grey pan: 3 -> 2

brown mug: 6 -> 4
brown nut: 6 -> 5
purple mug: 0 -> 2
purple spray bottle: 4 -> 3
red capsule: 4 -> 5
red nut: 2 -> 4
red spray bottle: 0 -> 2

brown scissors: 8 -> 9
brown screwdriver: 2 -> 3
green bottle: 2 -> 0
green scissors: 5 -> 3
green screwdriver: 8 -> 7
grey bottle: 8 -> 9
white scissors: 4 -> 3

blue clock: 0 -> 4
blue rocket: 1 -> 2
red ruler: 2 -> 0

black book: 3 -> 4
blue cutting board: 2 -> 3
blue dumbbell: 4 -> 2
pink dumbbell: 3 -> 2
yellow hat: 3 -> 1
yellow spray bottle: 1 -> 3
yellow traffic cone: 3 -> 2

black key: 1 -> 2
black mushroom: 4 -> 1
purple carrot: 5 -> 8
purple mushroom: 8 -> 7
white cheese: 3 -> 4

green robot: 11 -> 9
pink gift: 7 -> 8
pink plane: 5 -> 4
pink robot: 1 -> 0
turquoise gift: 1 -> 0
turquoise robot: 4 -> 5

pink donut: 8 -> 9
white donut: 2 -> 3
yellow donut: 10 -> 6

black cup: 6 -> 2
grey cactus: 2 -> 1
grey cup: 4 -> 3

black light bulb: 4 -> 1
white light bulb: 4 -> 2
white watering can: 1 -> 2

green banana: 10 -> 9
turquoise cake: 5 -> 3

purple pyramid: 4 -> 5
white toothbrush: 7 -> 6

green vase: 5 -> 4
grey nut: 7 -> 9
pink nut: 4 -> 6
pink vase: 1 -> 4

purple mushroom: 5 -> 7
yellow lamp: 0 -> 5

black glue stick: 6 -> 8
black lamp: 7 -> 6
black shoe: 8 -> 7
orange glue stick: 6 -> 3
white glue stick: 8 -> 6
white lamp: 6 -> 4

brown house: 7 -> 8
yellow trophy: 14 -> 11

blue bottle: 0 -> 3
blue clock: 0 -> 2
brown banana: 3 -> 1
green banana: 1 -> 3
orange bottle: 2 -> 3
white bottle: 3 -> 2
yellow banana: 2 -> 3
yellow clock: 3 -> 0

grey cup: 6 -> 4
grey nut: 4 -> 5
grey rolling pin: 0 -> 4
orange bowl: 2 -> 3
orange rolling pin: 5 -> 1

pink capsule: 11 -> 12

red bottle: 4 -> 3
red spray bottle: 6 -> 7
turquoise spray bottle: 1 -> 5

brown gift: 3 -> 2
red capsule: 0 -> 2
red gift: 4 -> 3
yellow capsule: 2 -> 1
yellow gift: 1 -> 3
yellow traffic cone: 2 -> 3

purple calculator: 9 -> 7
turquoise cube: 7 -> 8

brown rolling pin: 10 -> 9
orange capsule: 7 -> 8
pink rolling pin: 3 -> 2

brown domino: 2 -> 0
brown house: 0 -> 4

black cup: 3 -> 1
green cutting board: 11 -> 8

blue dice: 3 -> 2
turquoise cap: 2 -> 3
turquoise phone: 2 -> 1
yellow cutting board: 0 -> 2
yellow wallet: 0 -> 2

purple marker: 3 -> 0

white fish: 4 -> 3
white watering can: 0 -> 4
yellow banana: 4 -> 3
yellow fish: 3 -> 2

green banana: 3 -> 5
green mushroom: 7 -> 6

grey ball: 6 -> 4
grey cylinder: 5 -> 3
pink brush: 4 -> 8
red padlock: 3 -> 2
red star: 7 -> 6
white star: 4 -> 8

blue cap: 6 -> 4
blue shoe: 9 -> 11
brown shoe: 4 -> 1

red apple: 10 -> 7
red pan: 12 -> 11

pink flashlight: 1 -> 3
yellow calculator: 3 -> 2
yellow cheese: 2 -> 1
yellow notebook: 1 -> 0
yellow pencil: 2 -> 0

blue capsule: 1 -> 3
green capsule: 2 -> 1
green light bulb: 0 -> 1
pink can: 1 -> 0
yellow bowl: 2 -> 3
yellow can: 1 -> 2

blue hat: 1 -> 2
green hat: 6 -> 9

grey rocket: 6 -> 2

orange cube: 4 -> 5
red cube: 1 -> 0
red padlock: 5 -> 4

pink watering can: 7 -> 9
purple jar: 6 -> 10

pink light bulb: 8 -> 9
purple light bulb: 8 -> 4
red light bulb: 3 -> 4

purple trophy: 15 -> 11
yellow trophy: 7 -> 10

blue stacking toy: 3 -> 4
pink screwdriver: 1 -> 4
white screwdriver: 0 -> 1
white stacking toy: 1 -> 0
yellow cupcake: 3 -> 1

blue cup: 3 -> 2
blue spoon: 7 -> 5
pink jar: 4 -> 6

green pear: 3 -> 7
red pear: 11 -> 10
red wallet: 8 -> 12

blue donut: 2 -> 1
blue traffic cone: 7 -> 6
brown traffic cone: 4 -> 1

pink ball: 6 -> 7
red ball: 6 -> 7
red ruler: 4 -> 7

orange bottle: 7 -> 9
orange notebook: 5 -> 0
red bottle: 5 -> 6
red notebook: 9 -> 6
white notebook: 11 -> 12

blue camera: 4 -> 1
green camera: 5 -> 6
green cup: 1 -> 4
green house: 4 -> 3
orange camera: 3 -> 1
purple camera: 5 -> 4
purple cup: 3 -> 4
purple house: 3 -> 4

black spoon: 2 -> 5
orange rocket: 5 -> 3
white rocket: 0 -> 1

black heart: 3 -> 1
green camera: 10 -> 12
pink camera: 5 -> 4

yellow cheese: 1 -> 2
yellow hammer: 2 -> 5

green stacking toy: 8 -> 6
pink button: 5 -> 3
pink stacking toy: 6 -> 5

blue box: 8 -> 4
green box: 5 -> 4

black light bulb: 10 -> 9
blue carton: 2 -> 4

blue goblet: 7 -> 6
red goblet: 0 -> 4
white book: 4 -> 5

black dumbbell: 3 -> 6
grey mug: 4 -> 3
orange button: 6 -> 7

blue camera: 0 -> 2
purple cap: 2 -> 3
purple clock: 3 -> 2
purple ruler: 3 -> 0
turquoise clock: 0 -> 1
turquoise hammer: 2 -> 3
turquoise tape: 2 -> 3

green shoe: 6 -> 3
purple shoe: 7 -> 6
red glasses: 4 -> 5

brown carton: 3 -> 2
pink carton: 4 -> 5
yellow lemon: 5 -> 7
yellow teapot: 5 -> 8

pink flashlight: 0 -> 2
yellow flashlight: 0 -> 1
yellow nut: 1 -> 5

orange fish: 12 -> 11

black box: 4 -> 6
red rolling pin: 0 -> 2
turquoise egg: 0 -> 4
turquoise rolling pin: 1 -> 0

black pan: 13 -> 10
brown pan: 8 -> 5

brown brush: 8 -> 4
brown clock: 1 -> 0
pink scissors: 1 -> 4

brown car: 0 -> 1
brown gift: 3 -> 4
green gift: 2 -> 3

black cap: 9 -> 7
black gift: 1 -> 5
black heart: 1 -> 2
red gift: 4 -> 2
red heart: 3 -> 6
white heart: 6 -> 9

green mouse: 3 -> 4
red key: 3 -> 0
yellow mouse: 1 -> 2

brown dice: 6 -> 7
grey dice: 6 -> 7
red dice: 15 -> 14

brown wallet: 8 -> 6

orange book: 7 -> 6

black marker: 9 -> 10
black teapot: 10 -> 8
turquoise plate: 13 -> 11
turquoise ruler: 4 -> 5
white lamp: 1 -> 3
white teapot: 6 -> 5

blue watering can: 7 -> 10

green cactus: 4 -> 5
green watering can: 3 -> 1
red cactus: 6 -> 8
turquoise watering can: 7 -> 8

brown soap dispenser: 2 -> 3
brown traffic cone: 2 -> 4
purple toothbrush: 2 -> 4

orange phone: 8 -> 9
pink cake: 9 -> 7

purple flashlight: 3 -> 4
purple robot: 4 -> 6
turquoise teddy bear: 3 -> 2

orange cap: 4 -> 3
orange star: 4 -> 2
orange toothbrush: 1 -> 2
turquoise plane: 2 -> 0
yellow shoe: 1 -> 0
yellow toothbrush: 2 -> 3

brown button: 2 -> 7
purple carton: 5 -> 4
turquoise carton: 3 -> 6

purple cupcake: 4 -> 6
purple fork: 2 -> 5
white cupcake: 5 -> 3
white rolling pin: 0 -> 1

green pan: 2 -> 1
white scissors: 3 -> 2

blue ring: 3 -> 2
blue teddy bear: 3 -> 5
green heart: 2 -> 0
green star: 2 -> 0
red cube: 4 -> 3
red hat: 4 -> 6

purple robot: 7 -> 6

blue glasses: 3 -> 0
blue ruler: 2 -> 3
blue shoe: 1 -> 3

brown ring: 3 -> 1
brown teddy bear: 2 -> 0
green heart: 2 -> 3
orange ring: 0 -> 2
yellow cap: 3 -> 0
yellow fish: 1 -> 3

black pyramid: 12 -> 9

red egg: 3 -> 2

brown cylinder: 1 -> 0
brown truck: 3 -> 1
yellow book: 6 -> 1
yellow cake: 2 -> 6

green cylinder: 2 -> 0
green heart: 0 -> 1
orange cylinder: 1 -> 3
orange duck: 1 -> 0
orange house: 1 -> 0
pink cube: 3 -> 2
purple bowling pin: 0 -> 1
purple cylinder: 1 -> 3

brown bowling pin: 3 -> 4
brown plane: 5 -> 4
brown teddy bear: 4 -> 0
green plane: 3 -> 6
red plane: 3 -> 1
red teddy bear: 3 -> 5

------------------------------------------------------------------------

■ EXERCISE REQUIREMENTS
Output exactly the span of lines beginning at the first line of the records and ending at the line that holds "green bottle: 2 -> 0", inclusive, with no other text.

■ REPLY
grey pan: 3 -> 2

brown mug: 6 -> 4
brown nut: 6 -> 5
purple mug: 0 -> 2
purple spray bottle: 4 -> 3
red capsule: 4 -> 5
red nut: 2 -> 4
red spray bottle: 0 -> 2

brown scissors: 8 -> 9
brown screwdriver: 2 -> 3
green bottle: 2 -> 0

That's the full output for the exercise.